**EXERCISE INSTRUCTIONS:** Please print, exactly, only the lines in the entries below from the line that has "pink arrow: (642, 877) -> (540, 703), moved" through the line that has "black triangle: (19, 30) -> (30, 22), moved". Pictures don't go in.

**GIVEN DATA:**
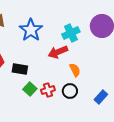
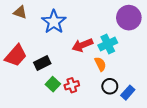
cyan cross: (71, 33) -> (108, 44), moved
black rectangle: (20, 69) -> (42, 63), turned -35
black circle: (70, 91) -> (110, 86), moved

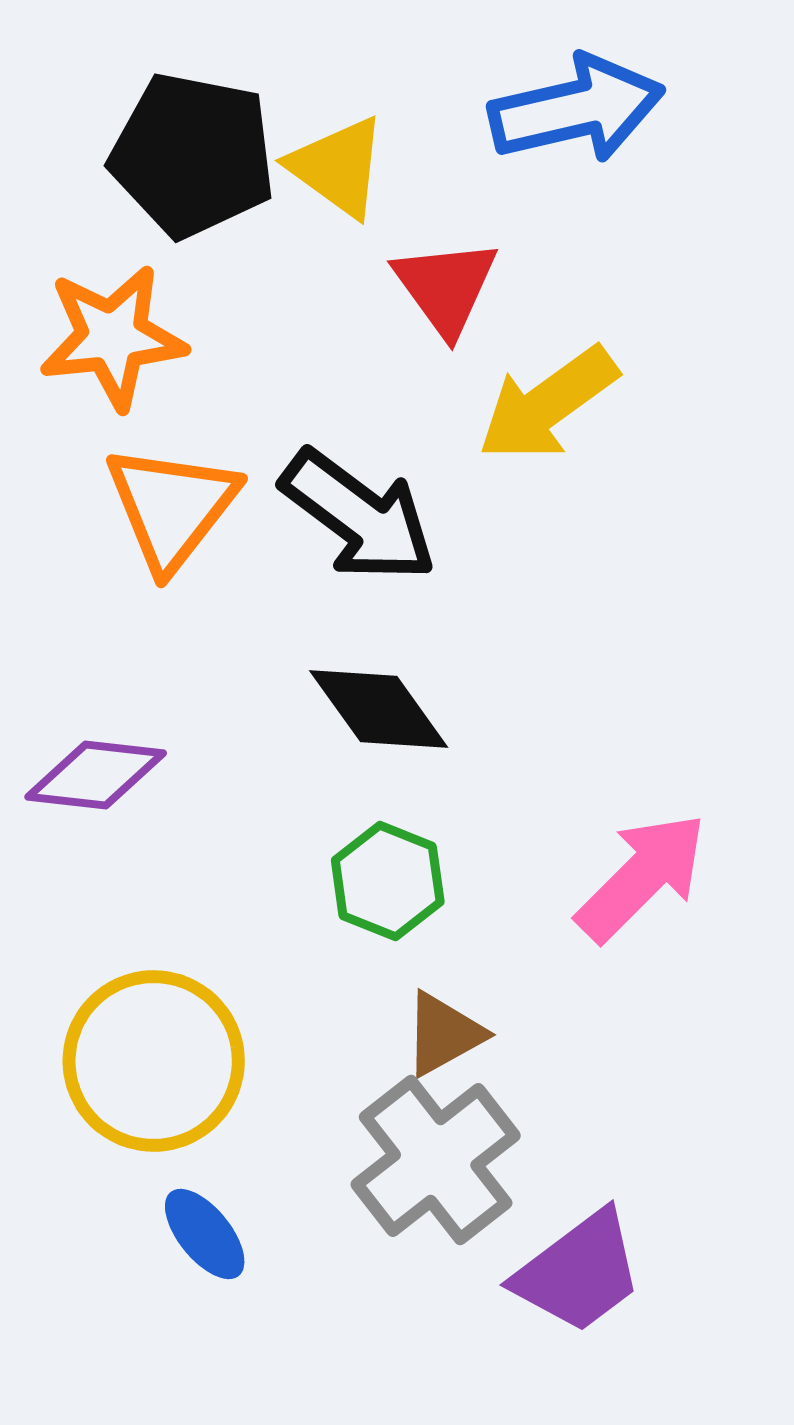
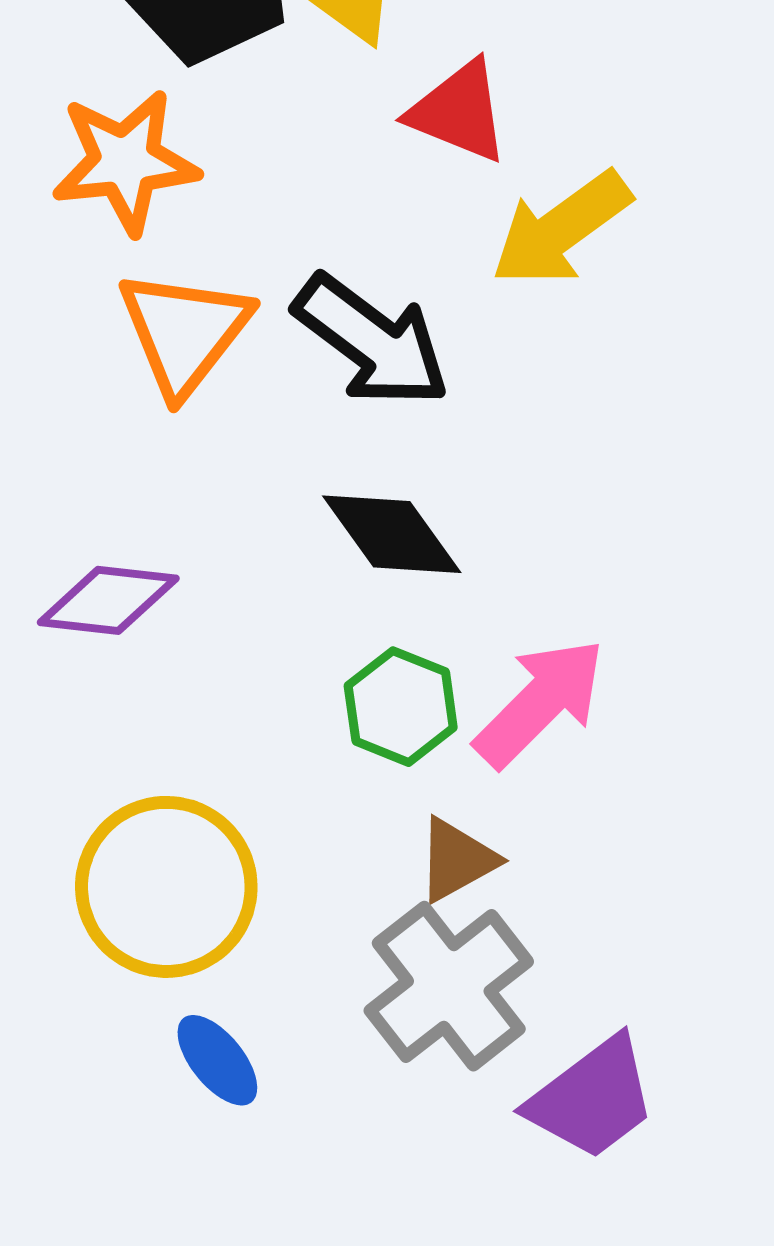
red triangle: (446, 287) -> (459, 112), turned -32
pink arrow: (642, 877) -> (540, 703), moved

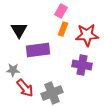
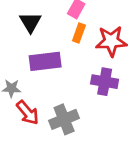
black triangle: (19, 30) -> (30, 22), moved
* * *
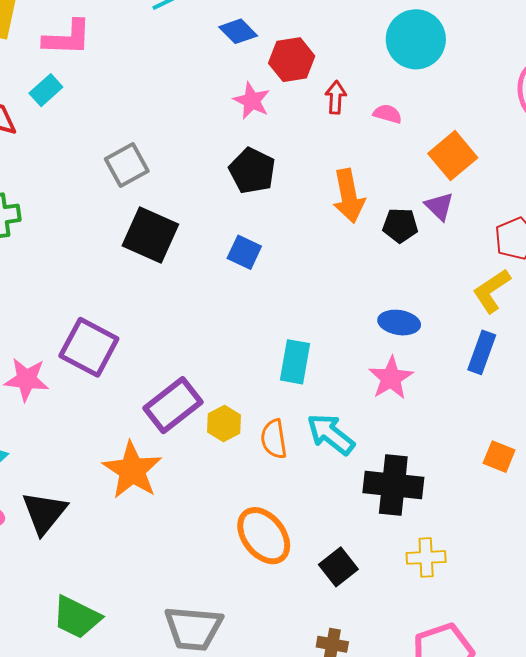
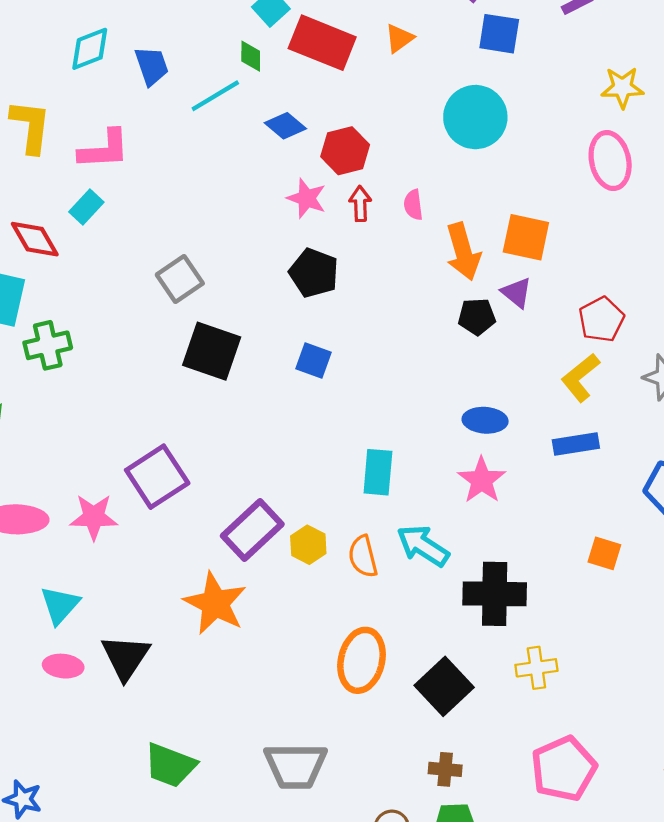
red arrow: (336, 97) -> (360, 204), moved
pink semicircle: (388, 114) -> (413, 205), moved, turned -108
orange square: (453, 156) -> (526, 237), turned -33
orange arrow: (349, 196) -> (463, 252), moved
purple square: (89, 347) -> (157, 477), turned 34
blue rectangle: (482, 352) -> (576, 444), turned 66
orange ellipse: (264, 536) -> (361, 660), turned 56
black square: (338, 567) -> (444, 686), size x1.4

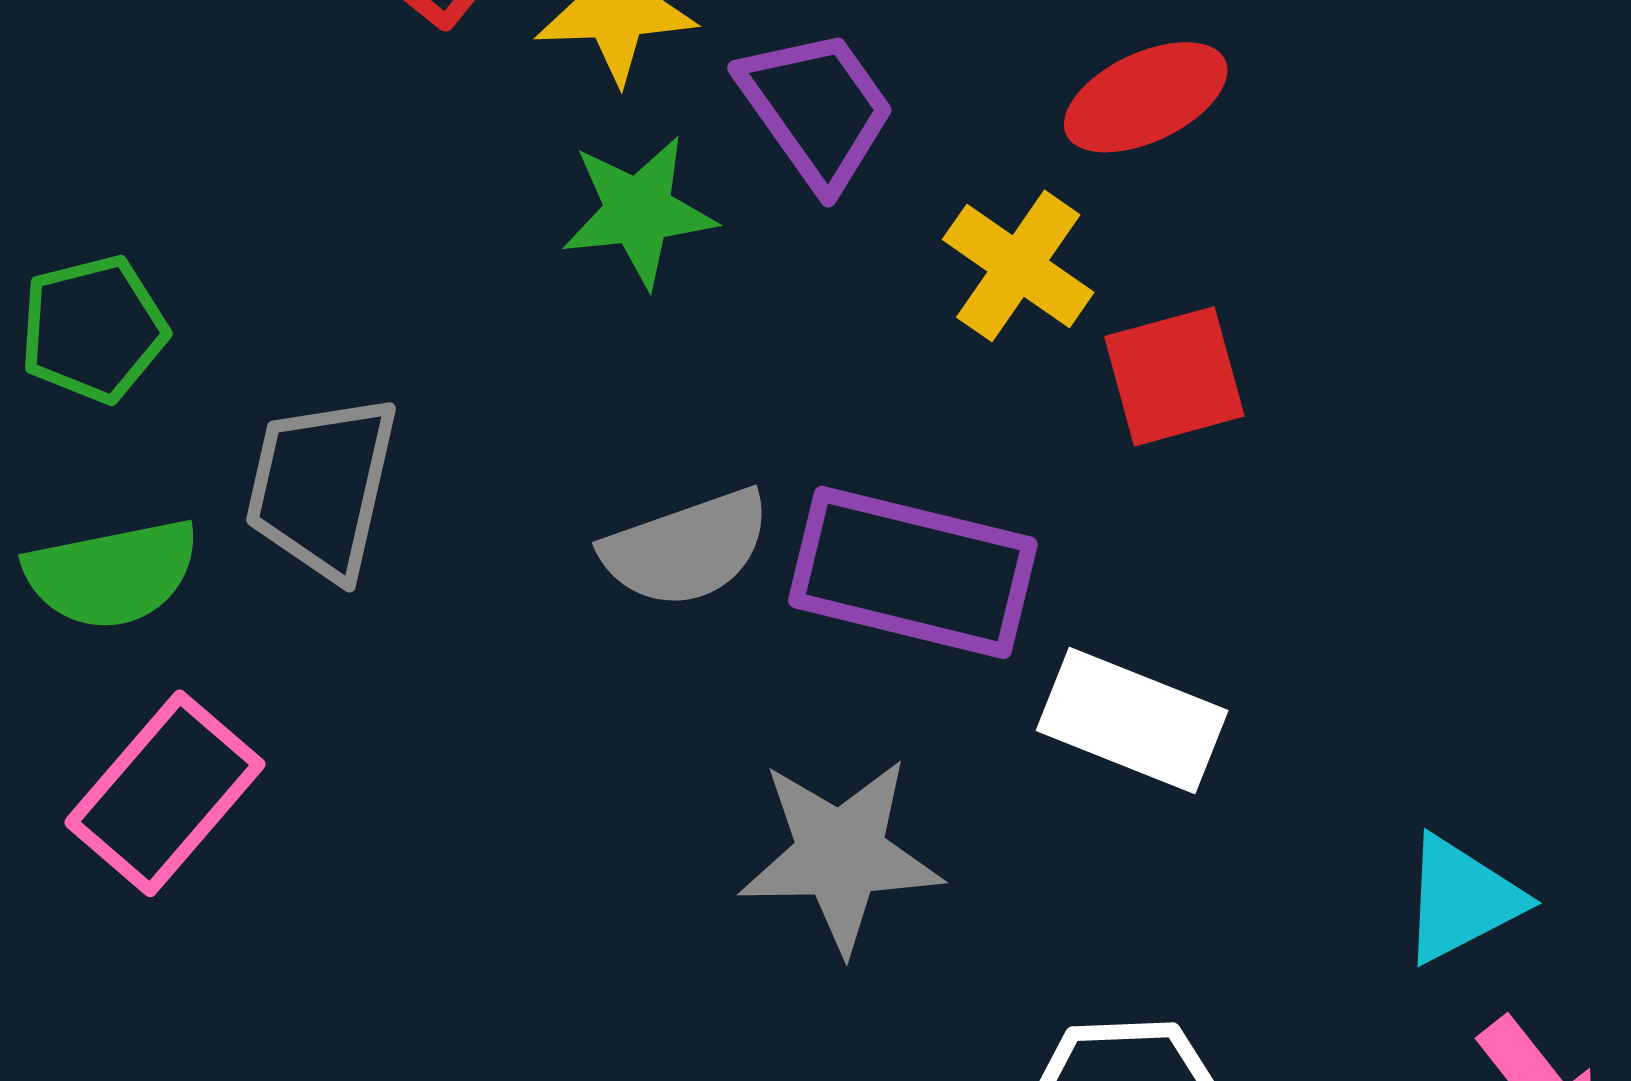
--
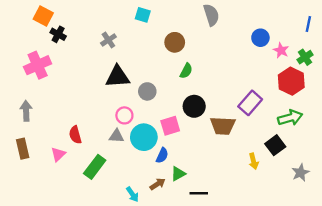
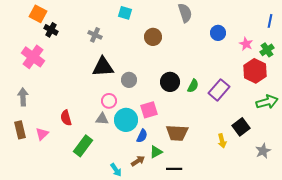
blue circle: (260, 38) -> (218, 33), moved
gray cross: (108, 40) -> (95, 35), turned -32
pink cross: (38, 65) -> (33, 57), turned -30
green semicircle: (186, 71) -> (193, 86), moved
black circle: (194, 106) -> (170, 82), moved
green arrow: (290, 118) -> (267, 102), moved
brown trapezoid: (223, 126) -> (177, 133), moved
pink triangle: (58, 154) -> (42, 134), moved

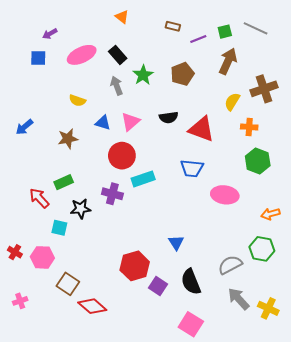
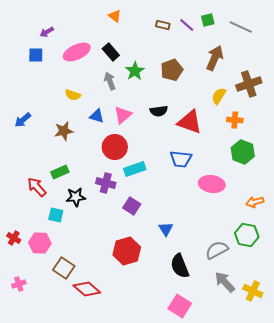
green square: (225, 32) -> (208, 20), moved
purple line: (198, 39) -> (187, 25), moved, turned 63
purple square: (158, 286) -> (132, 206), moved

**THE ANSWER:**
pink arrow: (642, 877) -> (540, 703), moved

black triangle: (19, 30) -> (30, 22), moved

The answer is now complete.